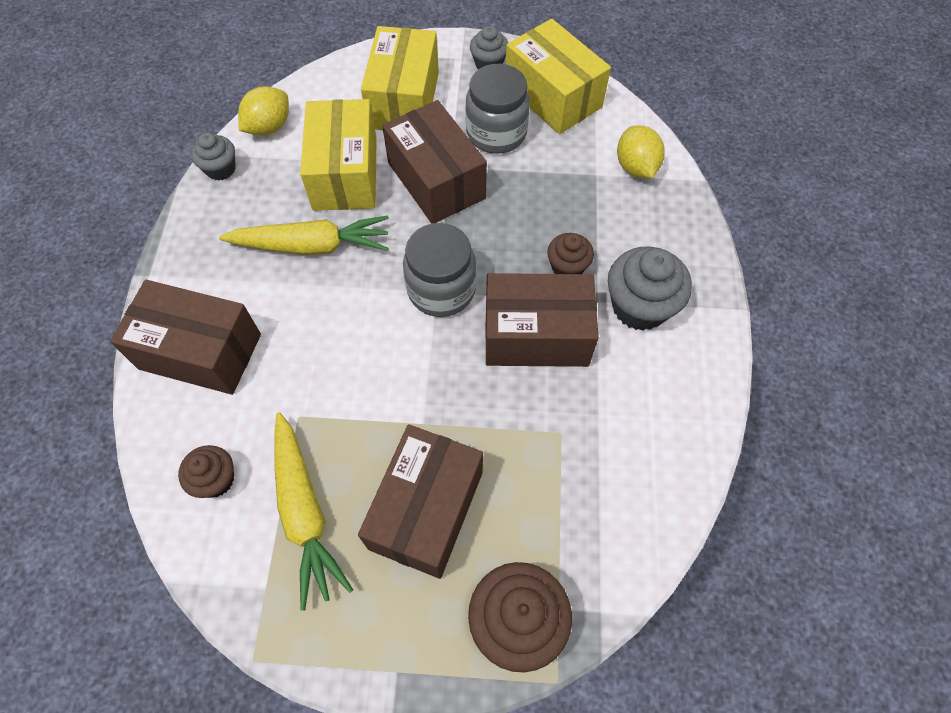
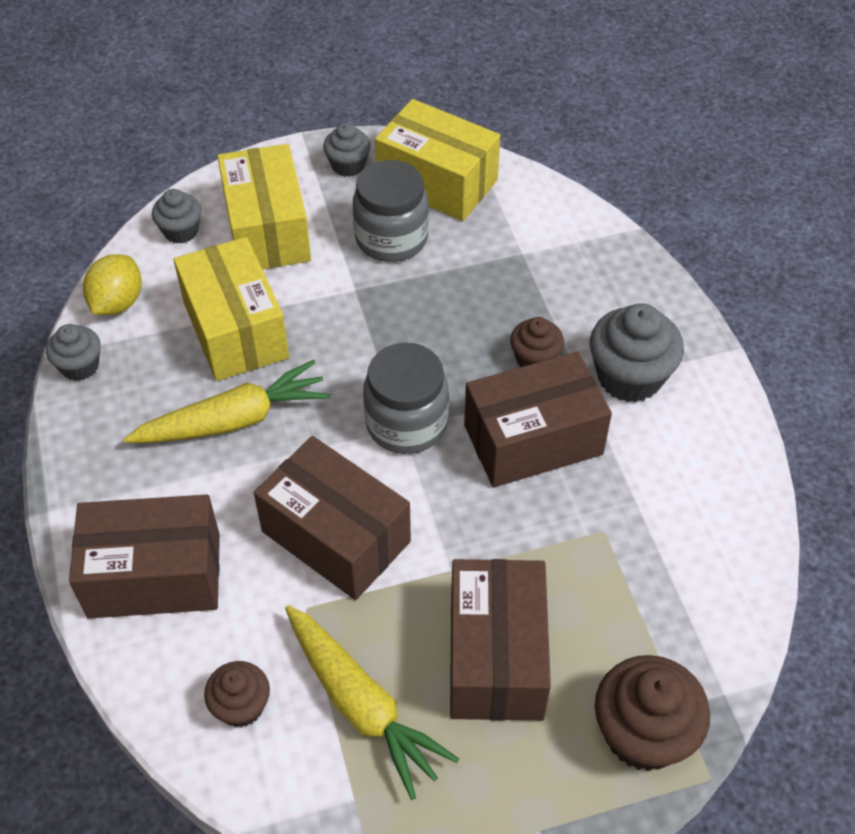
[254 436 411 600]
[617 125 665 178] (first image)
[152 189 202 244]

++++++++

→ **Activity**: What is needed is an exact copy of the data, without any pictures.

→ **Response area**:
[254 436 411 600]
[617 125 665 178] (first image)
[152 189 202 244]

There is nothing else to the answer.